Top of Dataset records

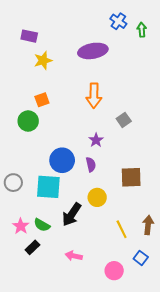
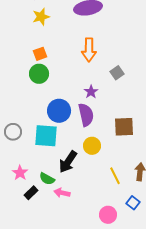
green circle: (28, 121) -> (39, 74), moved
purple semicircle: (91, 165) -> (86, 115), size x1.6
green semicircle: (42, 225) -> (47, 179), moved
pink arrow: (74, 256) -> (62, 193), moved

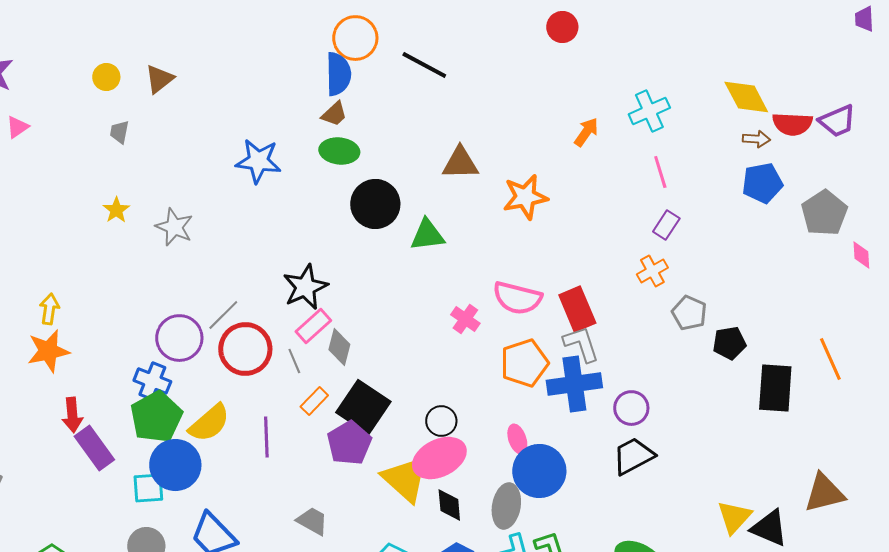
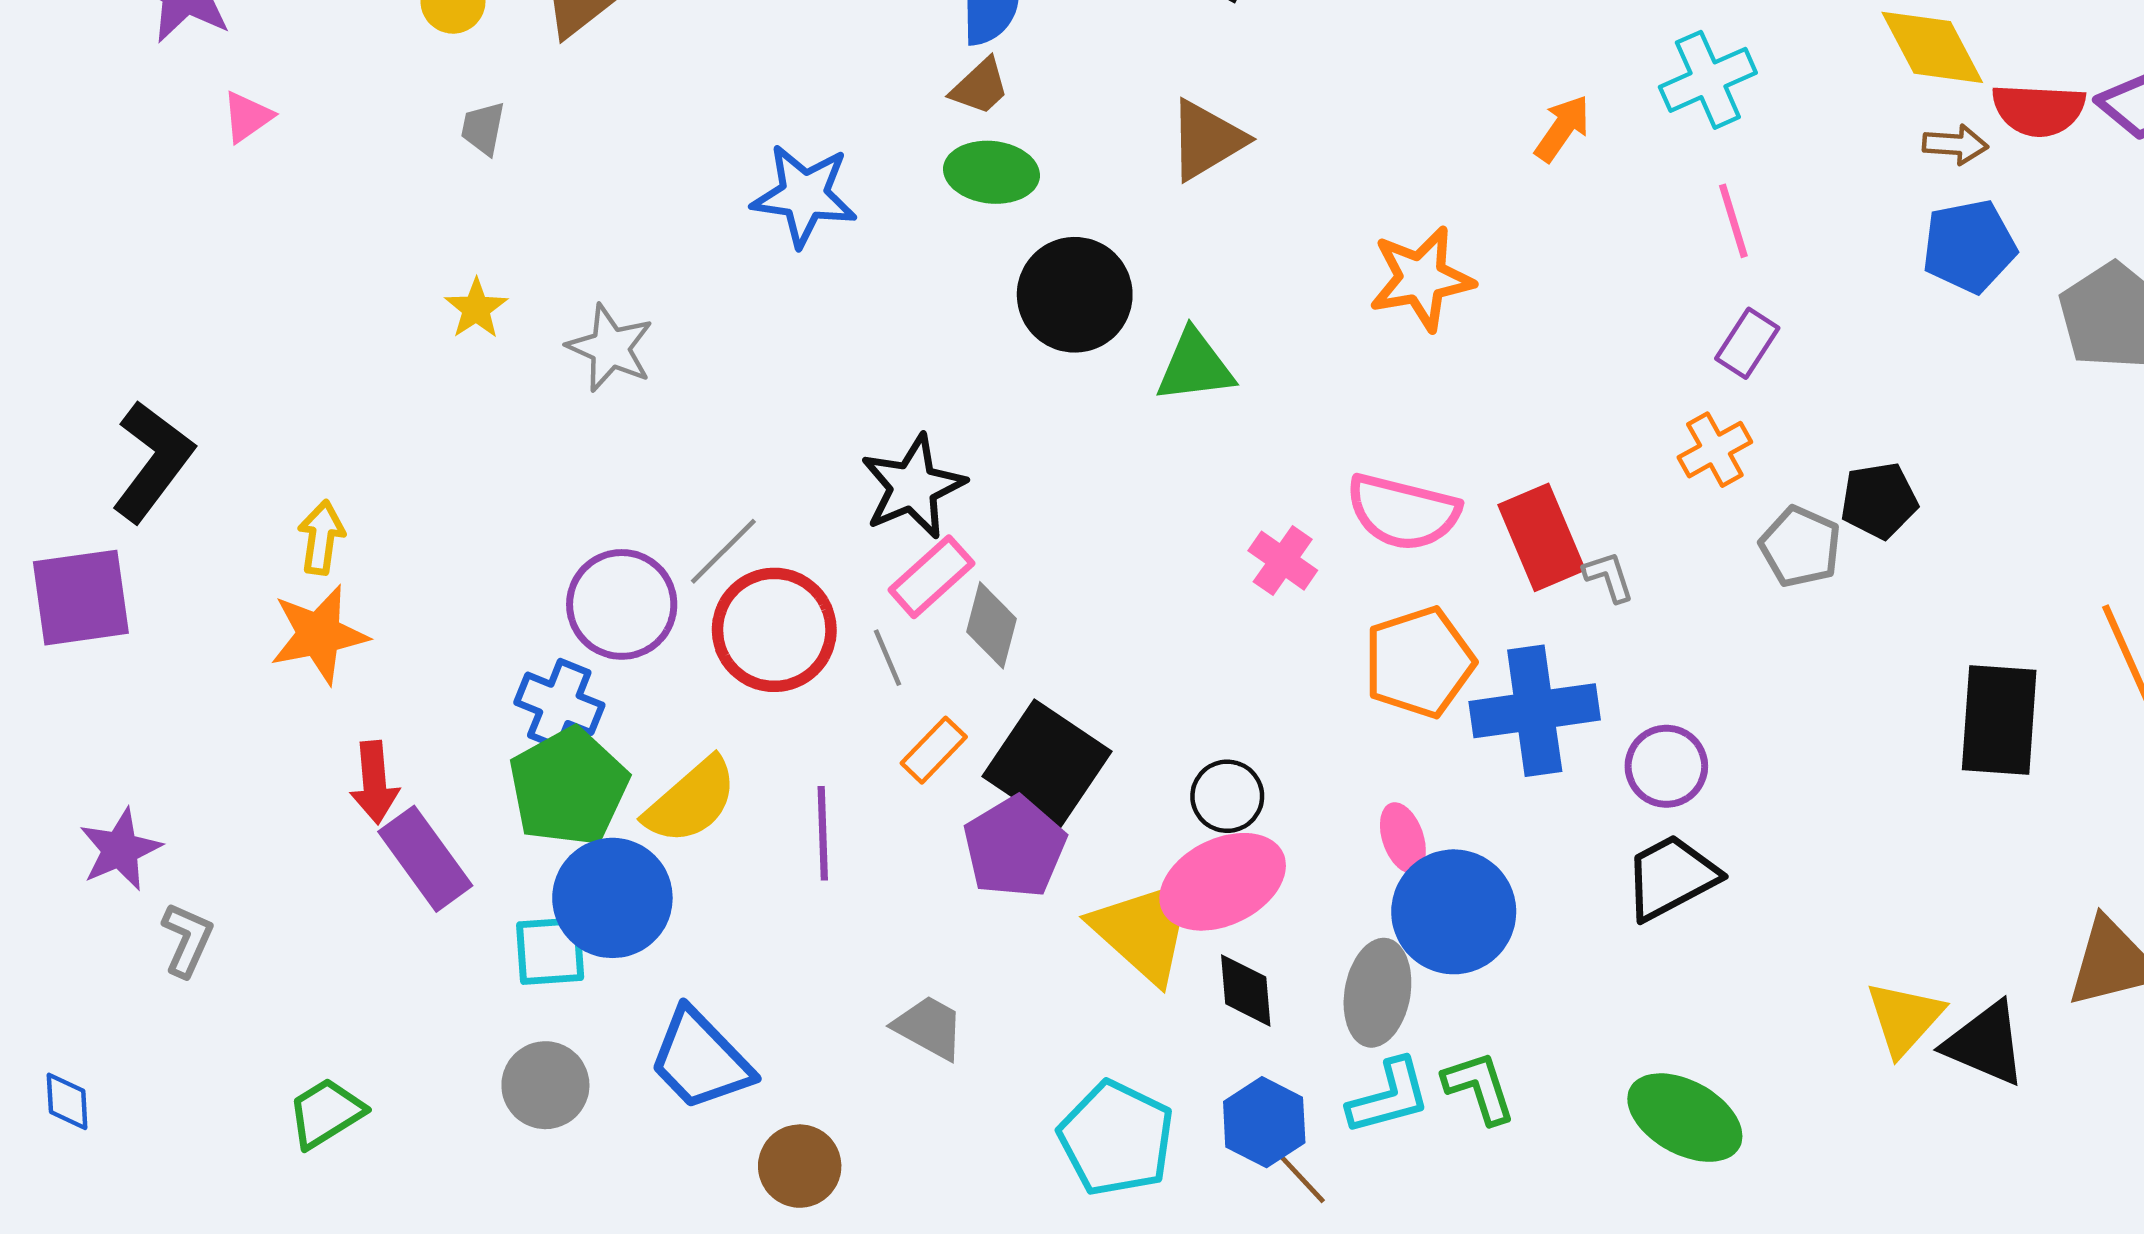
brown triangle: (460, 163) -> (1206, 140), moved, turned -30
black pentagon: (729, 343) -> (1879, 500), moved
gray L-shape: (581, 344) -> (1609, 577), moved, size x0.6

Bottom of Dataset records

Your objective:
The answer consists of every line above in which the word "size" occurs.

Response for this exercise:
purple semicircle: (91, 165) -> (86, 115), size x1.6
gray L-shape: (581, 344) -> (1609, 577), moved, size x0.6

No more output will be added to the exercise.